Using the entries that follow, write out the line containing "voucher.py: [498,313,772,457] ->", the line containing "Zennex: [151,455,177,481] ->", and every line between them, exactly and nothing else.

(Stored data)
┄┄┄┄┄┄┄┄┄┄┄┄┄┄┄┄┄┄┄┄

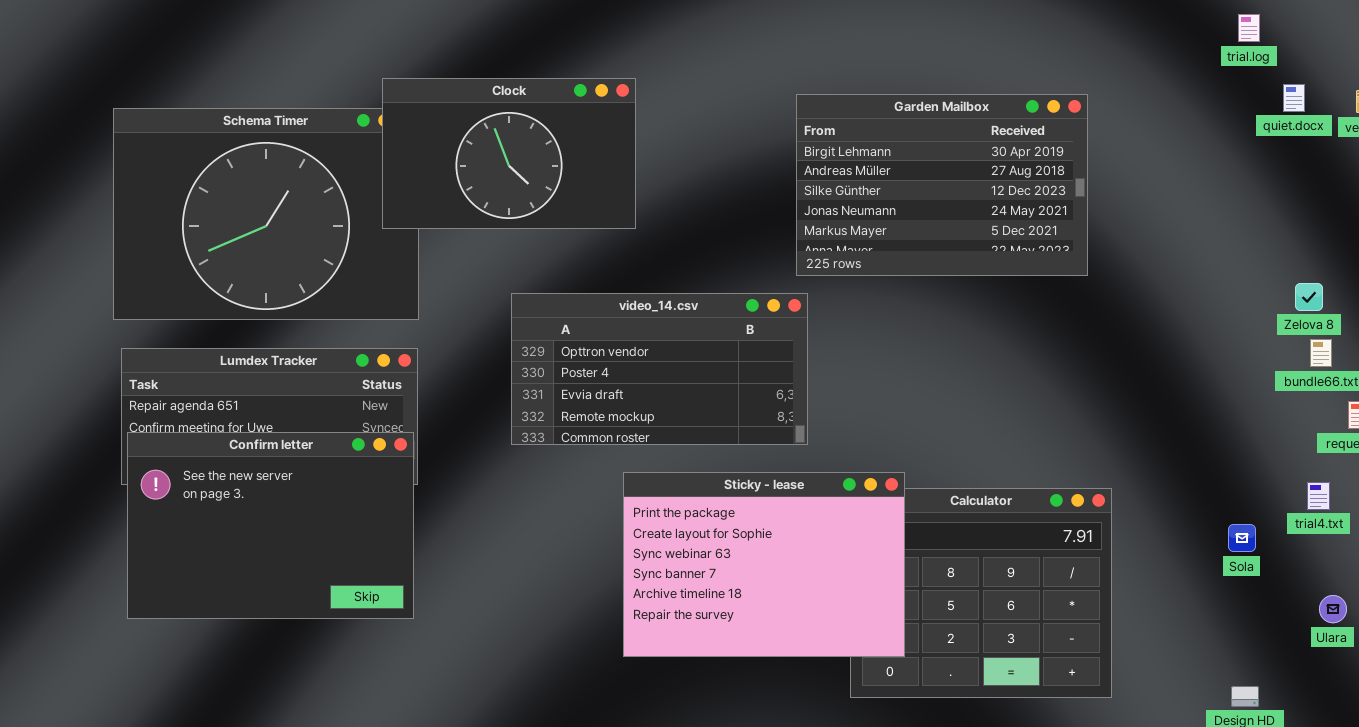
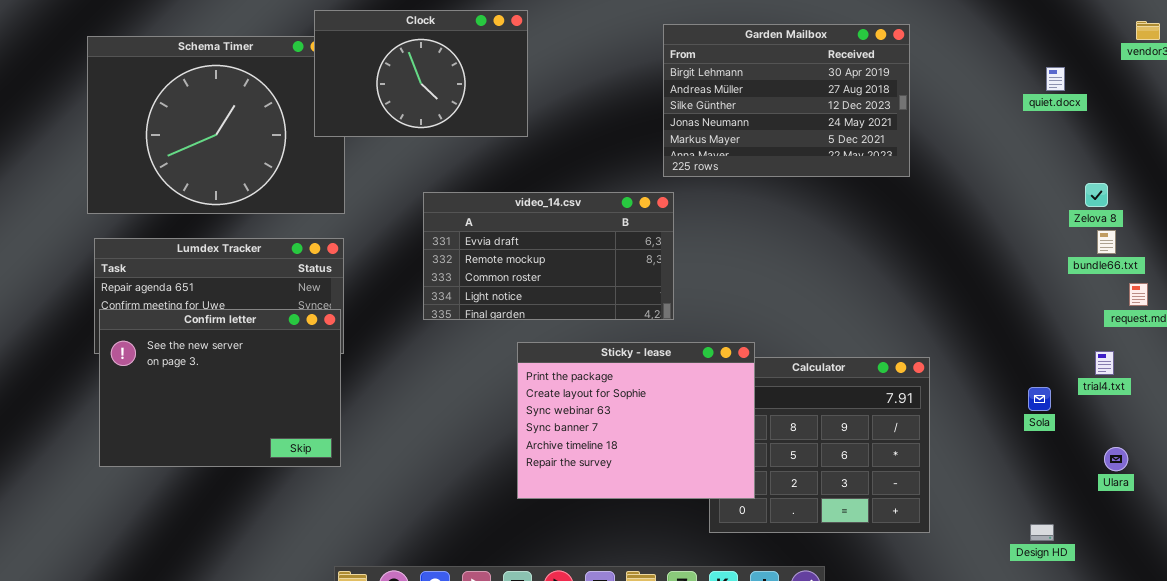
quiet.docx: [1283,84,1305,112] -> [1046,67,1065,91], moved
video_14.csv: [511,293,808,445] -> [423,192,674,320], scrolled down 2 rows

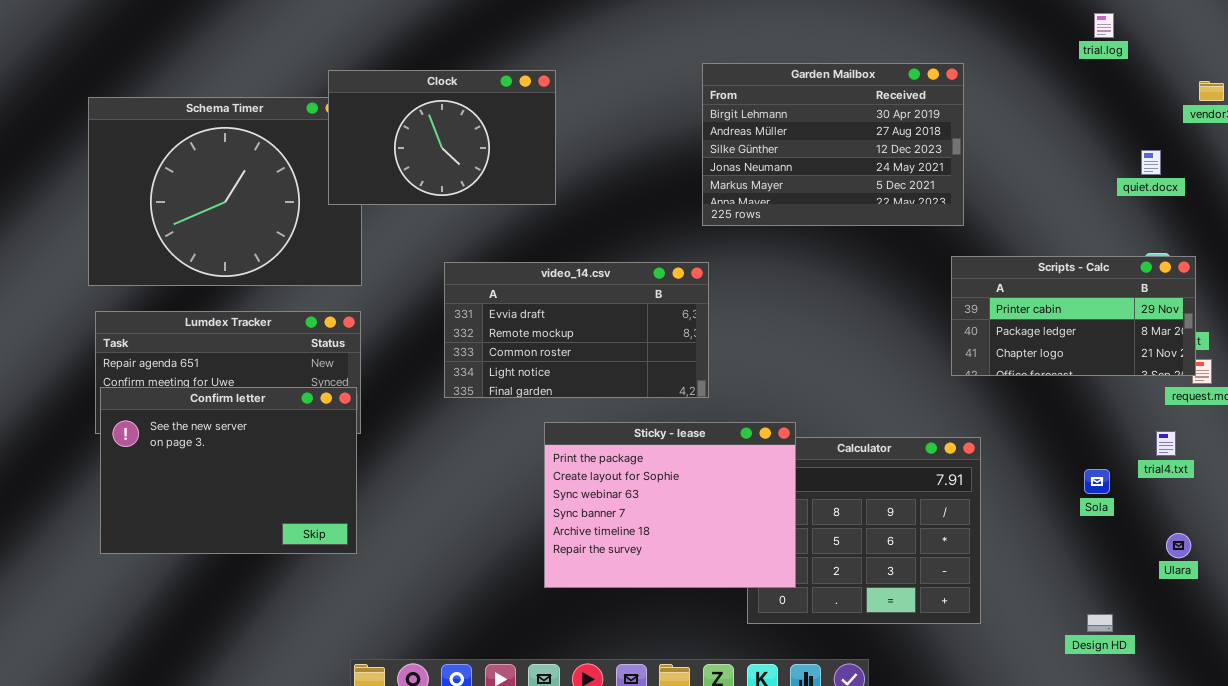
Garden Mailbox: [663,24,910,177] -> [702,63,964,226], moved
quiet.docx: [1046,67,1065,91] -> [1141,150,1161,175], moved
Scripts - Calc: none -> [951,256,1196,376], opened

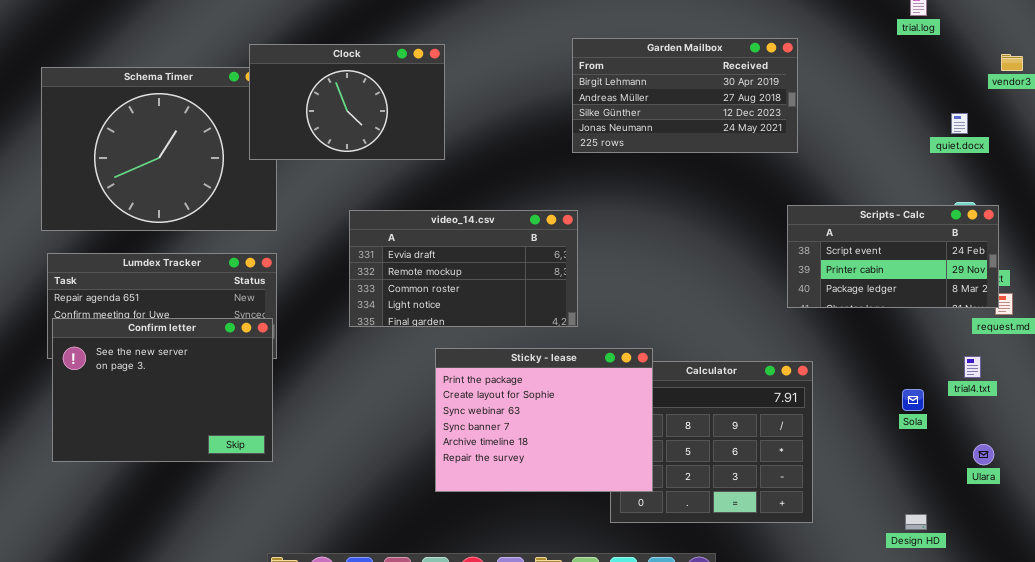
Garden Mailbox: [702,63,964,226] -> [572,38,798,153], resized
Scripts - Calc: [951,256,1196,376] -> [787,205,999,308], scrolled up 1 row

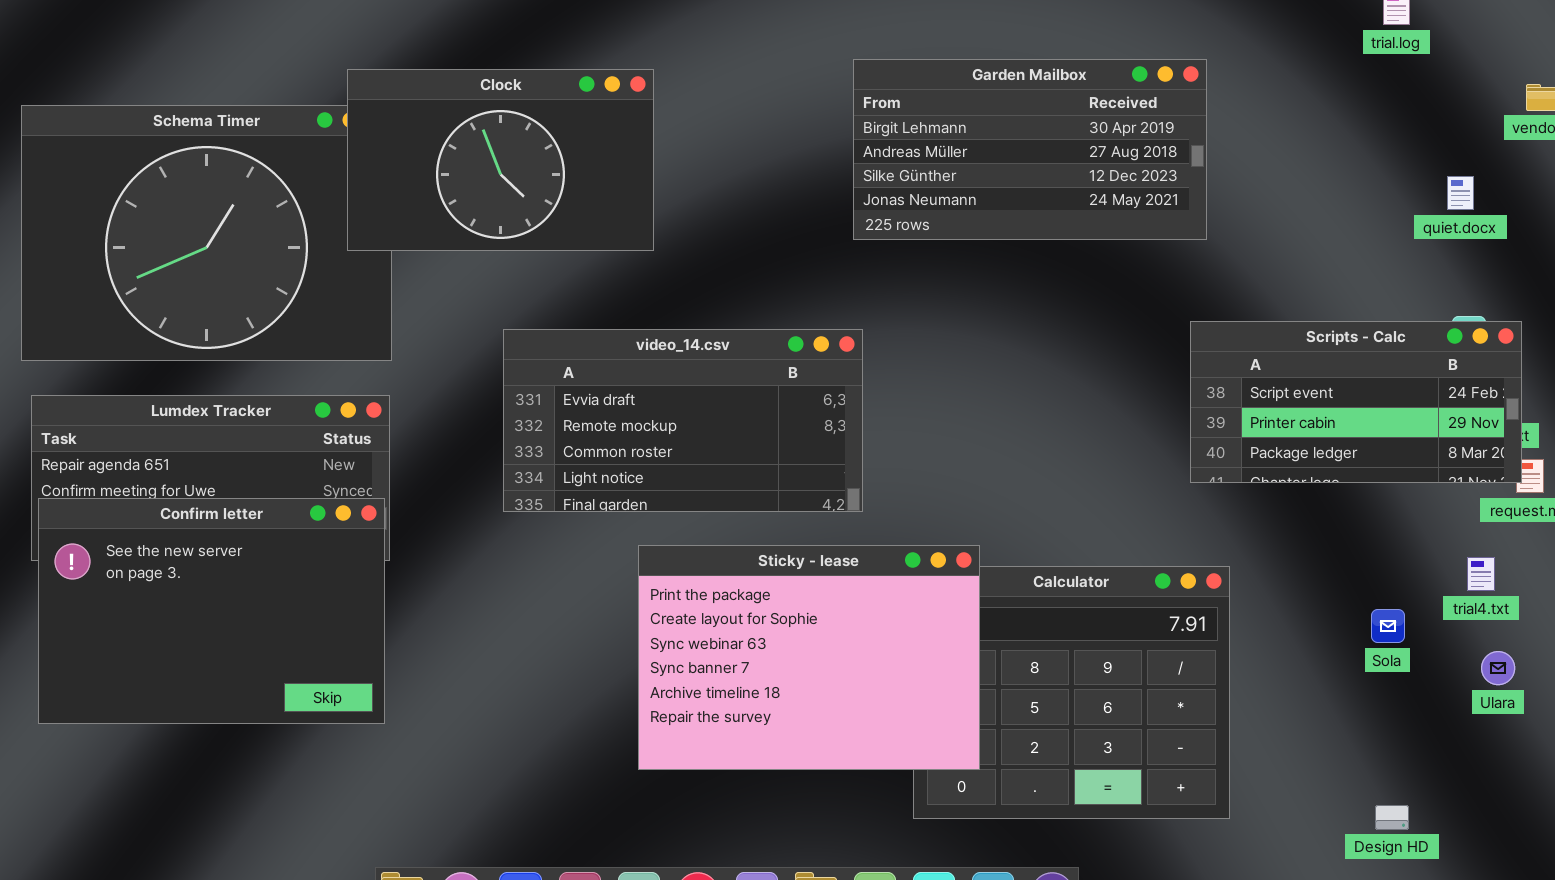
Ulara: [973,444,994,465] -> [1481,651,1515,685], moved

┄┄┄┄┄┄┄┄┄┄┄┄┄┄┄┄┄┄┄┄

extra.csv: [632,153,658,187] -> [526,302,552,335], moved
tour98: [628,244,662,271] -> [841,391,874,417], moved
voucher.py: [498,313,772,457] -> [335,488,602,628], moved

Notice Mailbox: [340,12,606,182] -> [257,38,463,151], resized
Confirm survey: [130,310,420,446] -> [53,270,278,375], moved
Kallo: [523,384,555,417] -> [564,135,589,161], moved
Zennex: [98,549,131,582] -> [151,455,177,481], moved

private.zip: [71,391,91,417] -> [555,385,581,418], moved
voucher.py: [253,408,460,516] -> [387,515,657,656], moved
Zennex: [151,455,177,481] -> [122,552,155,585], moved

┄┄┄┄┄┄┄┄┄┄┄┄┄┄┄┄┄┄┄┄

- The answer
voucher.py: [498,313,772,457] -> [335,488,602,628], moved

Notice Mailbox: [340,12,606,182] -> [257,38,463,151], resized
Confirm survey: [130,310,420,446] -> [53,270,278,375], moved
Kallo: [523,384,555,417] -> [564,135,589,161], moved
Zennex: [98,549,131,582] -> [151,455,177,481], moved

private.zip: [71,391,91,417] -> [555,385,581,418], moved
voucher.py: [253,408,460,516] -> [387,515,657,656], moved
Zennex: [151,455,177,481] -> [122,552,155,585], moved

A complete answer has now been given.